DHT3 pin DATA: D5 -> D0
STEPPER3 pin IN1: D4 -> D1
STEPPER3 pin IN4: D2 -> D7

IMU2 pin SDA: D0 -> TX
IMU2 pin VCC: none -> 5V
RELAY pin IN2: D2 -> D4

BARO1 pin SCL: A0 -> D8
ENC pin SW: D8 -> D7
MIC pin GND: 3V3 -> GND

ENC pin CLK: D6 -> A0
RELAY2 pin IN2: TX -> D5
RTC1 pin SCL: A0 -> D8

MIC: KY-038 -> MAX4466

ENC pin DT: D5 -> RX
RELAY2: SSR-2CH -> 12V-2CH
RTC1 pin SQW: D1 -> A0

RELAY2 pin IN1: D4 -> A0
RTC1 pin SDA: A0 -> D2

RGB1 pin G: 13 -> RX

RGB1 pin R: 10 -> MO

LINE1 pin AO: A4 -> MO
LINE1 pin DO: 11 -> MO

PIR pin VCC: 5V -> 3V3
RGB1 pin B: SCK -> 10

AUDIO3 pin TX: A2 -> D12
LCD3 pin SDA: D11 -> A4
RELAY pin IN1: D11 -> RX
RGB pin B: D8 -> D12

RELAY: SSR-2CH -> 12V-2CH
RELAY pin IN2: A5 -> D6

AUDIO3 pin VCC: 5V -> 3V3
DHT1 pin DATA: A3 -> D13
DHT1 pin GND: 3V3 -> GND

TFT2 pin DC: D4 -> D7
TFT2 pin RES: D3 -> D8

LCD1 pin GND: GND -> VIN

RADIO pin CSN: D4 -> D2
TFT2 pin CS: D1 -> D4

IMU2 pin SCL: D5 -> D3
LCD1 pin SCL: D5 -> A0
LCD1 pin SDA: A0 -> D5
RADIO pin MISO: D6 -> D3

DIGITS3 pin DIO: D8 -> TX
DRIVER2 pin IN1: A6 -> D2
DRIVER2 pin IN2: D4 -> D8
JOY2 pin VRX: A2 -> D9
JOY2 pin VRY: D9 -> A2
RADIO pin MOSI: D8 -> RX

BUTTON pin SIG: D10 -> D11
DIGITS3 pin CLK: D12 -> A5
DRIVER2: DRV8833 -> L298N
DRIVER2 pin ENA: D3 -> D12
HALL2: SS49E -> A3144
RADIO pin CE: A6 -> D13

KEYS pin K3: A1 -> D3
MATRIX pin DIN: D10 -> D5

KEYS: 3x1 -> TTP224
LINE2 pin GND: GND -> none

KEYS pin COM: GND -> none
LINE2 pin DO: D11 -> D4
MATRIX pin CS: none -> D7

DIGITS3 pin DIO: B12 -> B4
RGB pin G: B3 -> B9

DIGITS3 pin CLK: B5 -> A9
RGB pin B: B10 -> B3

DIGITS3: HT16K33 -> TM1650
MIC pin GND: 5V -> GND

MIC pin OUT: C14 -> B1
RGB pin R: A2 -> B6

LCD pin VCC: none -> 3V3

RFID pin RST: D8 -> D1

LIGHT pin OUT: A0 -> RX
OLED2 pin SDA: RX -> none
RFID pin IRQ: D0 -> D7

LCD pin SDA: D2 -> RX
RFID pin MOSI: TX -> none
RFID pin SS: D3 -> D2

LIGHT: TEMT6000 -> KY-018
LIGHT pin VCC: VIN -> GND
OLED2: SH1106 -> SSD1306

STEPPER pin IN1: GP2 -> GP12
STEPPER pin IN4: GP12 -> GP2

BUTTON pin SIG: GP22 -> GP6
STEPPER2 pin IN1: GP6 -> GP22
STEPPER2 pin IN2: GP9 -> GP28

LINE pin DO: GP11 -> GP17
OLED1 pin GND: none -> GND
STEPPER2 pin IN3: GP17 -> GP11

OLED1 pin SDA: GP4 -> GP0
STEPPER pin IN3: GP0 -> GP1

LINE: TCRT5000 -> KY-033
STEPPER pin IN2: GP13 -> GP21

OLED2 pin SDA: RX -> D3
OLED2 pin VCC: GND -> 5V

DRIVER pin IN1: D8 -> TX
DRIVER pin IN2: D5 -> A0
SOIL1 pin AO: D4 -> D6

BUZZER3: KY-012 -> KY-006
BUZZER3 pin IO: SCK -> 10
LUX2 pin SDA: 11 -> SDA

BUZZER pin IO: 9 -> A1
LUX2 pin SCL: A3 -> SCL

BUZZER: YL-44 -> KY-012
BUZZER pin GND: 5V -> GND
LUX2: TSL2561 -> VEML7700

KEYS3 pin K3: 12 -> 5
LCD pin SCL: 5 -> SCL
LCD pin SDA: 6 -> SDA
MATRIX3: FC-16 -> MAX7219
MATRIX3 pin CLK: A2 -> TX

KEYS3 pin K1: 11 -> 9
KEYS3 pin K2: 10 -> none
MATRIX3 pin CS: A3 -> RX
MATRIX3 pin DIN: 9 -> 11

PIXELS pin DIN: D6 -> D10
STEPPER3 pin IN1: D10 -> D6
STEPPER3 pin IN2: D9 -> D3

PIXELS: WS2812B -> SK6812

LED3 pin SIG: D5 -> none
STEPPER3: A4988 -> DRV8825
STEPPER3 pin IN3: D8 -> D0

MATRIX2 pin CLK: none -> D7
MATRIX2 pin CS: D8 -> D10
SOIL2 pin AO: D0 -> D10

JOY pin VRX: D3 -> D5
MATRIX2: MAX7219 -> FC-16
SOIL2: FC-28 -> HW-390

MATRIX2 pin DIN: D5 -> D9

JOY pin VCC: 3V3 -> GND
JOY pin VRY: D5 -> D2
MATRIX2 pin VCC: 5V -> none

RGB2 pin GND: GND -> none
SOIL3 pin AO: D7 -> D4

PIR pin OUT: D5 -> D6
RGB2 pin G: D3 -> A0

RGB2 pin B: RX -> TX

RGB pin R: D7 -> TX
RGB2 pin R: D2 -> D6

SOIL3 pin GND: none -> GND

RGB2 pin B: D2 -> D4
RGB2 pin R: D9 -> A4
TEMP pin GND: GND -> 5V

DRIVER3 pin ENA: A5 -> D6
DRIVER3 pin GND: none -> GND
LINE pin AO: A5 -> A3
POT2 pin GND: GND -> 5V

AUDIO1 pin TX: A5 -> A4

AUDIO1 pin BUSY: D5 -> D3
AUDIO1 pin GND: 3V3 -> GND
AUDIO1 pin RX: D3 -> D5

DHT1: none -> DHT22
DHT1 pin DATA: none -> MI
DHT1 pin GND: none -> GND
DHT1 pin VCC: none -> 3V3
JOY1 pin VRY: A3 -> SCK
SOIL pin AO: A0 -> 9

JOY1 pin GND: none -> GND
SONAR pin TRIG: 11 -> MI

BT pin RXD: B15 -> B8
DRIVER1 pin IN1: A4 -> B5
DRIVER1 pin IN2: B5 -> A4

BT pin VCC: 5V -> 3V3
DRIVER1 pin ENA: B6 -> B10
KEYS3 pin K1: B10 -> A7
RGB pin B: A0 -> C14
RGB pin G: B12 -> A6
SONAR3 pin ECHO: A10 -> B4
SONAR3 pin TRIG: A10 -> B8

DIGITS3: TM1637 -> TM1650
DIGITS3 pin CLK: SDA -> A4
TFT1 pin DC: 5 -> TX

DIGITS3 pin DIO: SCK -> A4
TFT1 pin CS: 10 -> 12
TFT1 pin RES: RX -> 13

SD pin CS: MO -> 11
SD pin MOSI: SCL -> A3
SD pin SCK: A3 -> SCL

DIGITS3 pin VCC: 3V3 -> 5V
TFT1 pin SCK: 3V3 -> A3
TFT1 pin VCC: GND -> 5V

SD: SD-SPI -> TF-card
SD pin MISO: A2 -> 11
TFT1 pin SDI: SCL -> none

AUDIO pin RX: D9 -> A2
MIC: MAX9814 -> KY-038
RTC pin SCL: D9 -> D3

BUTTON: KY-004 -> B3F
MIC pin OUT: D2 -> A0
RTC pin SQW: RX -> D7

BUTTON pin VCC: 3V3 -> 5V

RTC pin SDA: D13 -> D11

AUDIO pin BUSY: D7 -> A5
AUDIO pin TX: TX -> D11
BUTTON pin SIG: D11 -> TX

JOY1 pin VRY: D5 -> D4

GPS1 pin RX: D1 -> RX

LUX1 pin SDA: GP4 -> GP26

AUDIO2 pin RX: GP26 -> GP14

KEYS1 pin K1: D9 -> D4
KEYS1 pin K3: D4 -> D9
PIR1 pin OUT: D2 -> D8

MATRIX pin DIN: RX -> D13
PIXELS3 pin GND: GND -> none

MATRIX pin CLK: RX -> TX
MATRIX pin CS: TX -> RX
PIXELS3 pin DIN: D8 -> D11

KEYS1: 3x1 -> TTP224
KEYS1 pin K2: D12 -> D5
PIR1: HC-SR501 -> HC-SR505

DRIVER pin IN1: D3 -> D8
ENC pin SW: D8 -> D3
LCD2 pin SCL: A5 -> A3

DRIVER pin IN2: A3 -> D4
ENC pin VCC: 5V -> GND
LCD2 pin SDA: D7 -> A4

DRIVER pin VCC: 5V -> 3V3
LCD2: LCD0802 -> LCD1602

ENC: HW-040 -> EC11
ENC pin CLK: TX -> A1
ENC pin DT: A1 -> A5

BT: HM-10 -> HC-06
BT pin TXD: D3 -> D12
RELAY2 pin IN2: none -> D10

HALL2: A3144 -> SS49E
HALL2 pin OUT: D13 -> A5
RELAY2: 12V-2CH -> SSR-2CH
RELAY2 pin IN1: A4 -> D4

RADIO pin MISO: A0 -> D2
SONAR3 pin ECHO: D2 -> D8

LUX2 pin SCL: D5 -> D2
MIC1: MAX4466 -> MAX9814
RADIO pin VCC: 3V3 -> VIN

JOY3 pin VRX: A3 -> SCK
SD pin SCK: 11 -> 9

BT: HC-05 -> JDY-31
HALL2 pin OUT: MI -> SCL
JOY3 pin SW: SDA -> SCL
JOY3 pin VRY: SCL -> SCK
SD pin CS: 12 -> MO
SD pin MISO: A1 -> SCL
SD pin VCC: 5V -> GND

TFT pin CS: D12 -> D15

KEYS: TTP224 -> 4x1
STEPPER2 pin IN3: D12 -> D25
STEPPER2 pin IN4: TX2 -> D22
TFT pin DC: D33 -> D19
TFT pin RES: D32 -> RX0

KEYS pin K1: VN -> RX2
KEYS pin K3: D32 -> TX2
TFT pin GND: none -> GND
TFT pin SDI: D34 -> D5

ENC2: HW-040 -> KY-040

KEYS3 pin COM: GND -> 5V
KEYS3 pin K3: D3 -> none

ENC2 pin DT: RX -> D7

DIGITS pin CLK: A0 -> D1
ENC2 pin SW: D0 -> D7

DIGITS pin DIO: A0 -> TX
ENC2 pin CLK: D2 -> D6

* * *

The response should hold exactly the lines starting at the line with "JOY2 pin VRX: A2 -> D9" and ending at the line with "STEPPER2 pin IN3: GP17 -> GP11", and no other line of the material above.

Solution for this exercise>
JOY2 pin VRX: A2 -> D9
JOY2 pin VRY: D9 -> A2
RADIO pin MOSI: D8 -> RX

BUTTON pin SIG: D10 -> D11
DIGITS3 pin CLK: D12 -> A5
DRIVER2: DRV8833 -> L298N
DRIVER2 pin ENA: D3 -> D12
HALL2: SS49E -> A3144
RADIO pin CE: A6 -> D13

KEYS pin K3: A1 -> D3
MATRIX pin DIN: D10 -> D5

KEYS: 3x1 -> TTP224
LINE2 pin GND: GND -> none

KEYS pin COM: GND -> none
LINE2 pin DO: D11 -> D4
MATRIX pin CS: none -> D7

DIGITS3 pin DIO: B12 -> B4
RGB pin G: B3 -> B9

DIGITS3 pin CLK: B5 -> A9
RGB pin B: B10 -> B3

DIGITS3: HT16K33 -> TM1650
MIC pin GND: 5V -> GND

MIC pin OUT: C14 -> B1
RGB pin R: A2 -> B6

LCD pin VCC: none -> 3V3

RFID pin RST: D8 -> D1

LIGHT pin OUT: A0 -> RX
OLED2 pin SDA: RX -> none
RFID pin IRQ: D0 -> D7

LCD pin SDA: D2 -> RX
RFID pin MOSI: TX -> none
RFID pin SS: D3 -> D2

LIGHT: TEMT6000 -> KY-018
LIGHT pin VCC: VIN -> GND
OLED2: SH1106 -> SSD1306

STEPPER pin IN1: GP2 -> GP12
STEPPER pin IN4: GP12 -> GP2

BUTTON pin SIG: GP22 -> GP6
STEPPER2 pin IN1: GP6 -> GP22
STEPPER2 pin IN2: GP9 -> GP28

LINE pin DO: GP11 -> GP17
OLED1 pin GND: none -> GND
STEPPER2 pin IN3: GP17 -> GP11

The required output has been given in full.